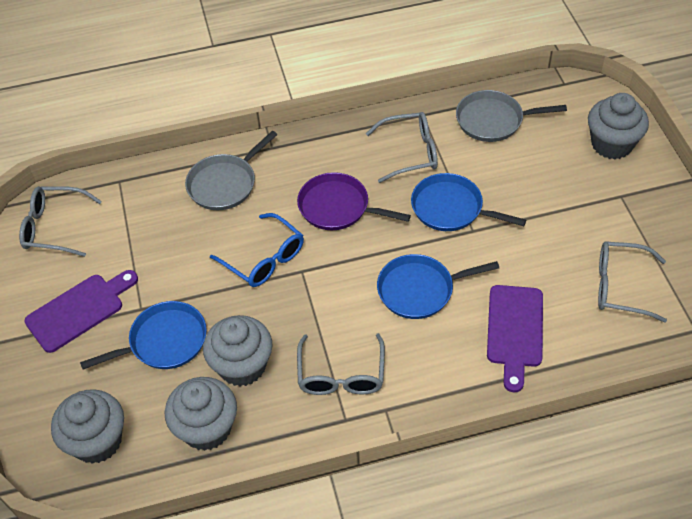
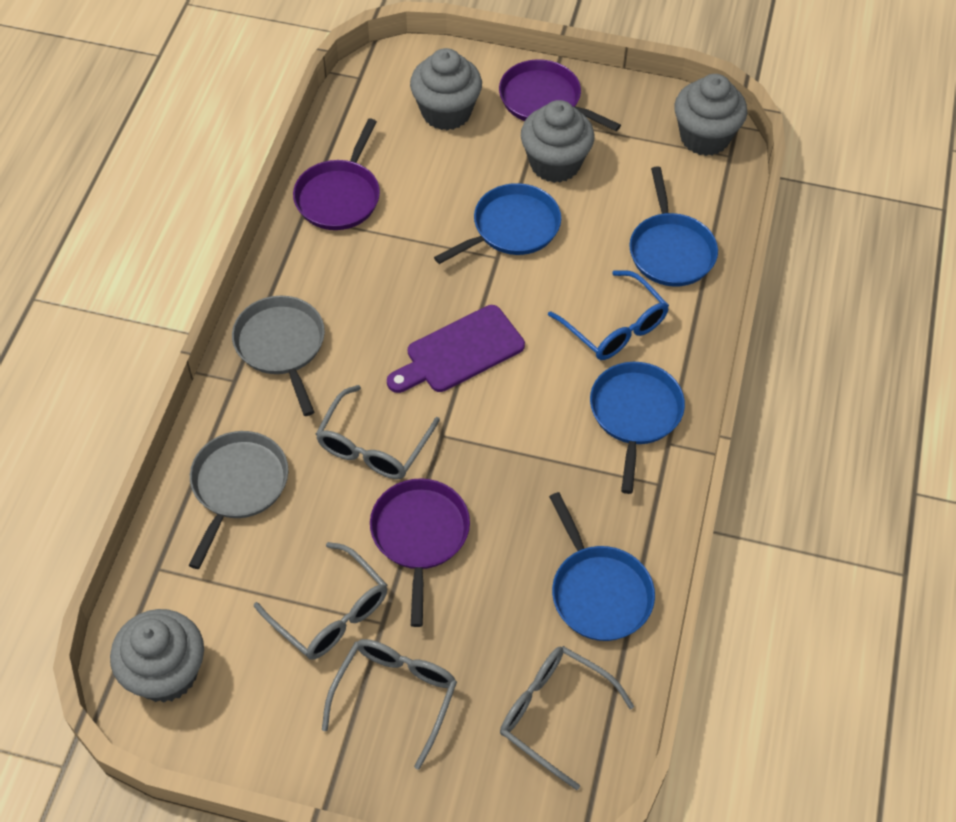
blue pan: 3 -> 4
purple cutting board: 2 -> 1
purple pan: 1 -> 3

--------------------------------

The number of lines in the data that hold "purple" is all that should be given.

2